_Exercise objective_
All the lines below should be set down exactly, with no picture carried into the copy.

_Information shown_
Start of Block
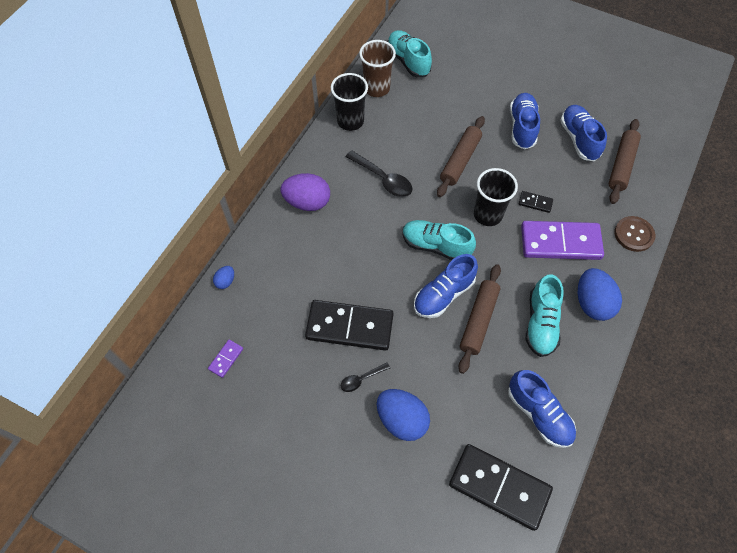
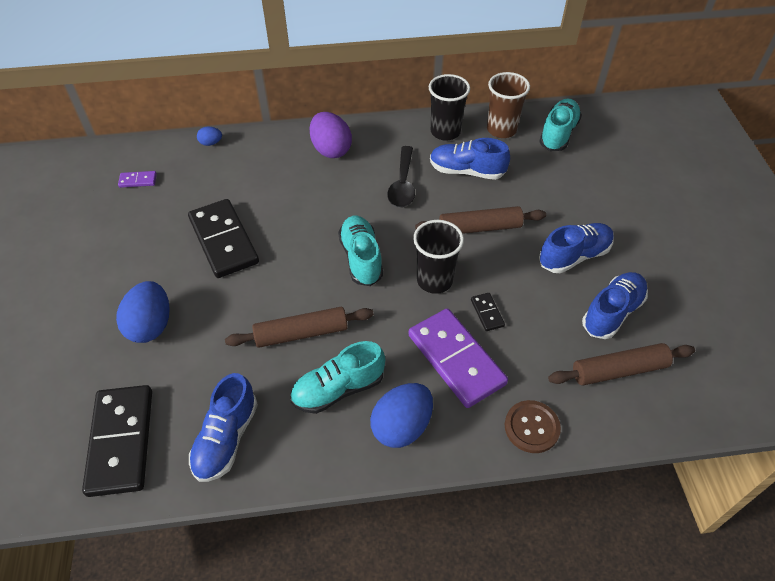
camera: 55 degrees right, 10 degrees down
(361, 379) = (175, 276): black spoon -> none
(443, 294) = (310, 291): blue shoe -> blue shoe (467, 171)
End of Block
_Result_
camera: 55 degrees right, 10 degrees down
(361, 379) = (175, 276): black spoon -> none
(443, 294) = (310, 291): blue shoe -> blue shoe (467, 171)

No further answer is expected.